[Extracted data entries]
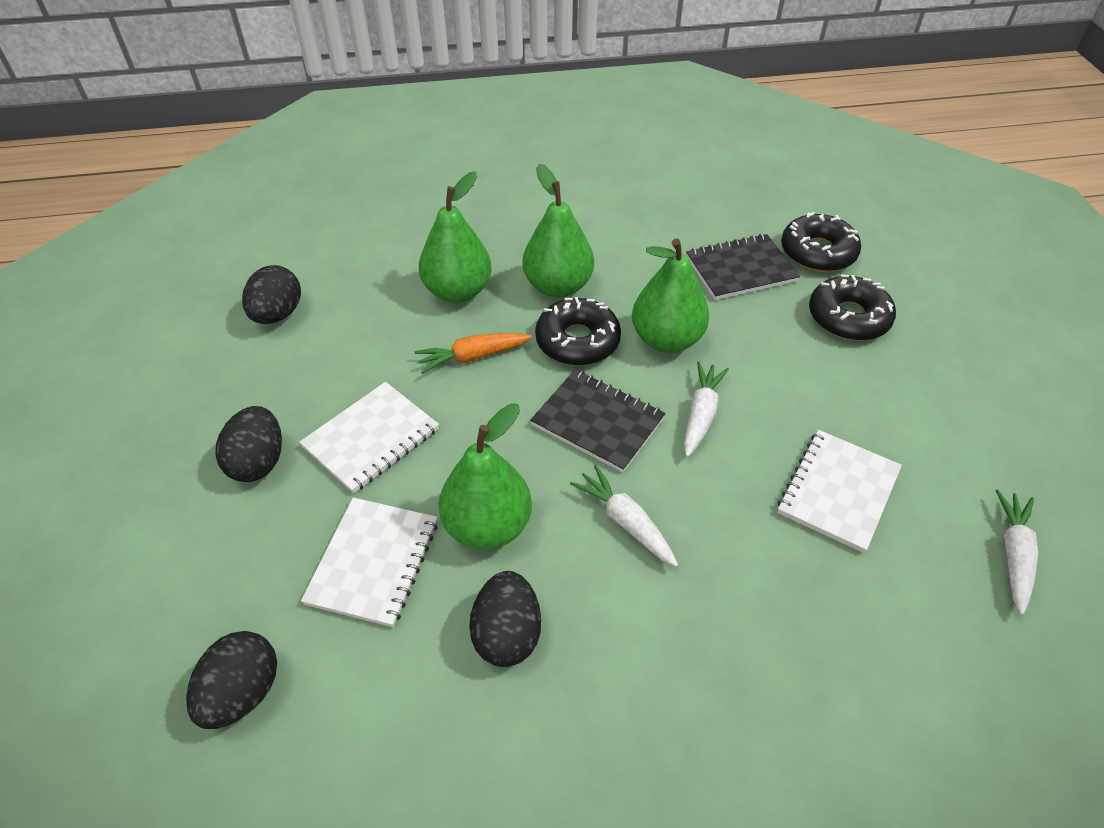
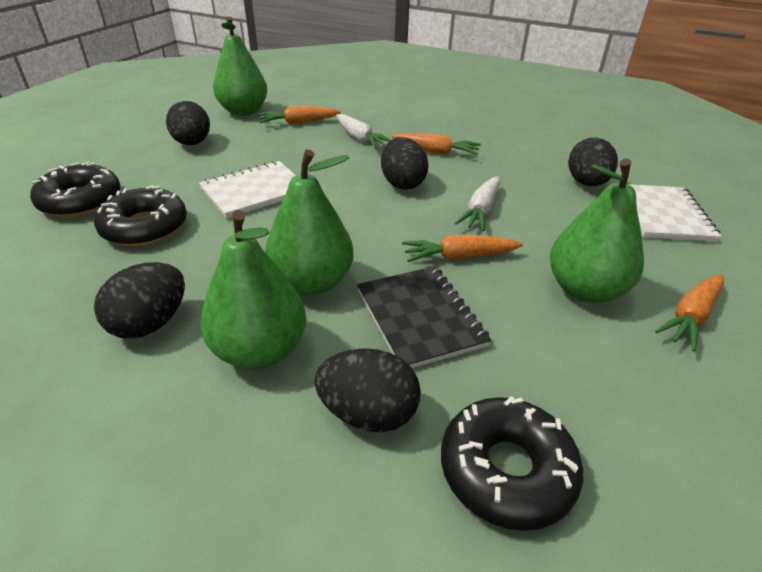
black egg: 4 -> 5
black notebook: 2 -> 1
orange carrot: 1 -> 4
white carrot: 3 -> 2
white notebook: 3 -> 2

- _Your instructions_: Return a copy of each line in the records above that has "notebook" in it.

- _Your solution_:
black notebook: 2 -> 1
white notebook: 3 -> 2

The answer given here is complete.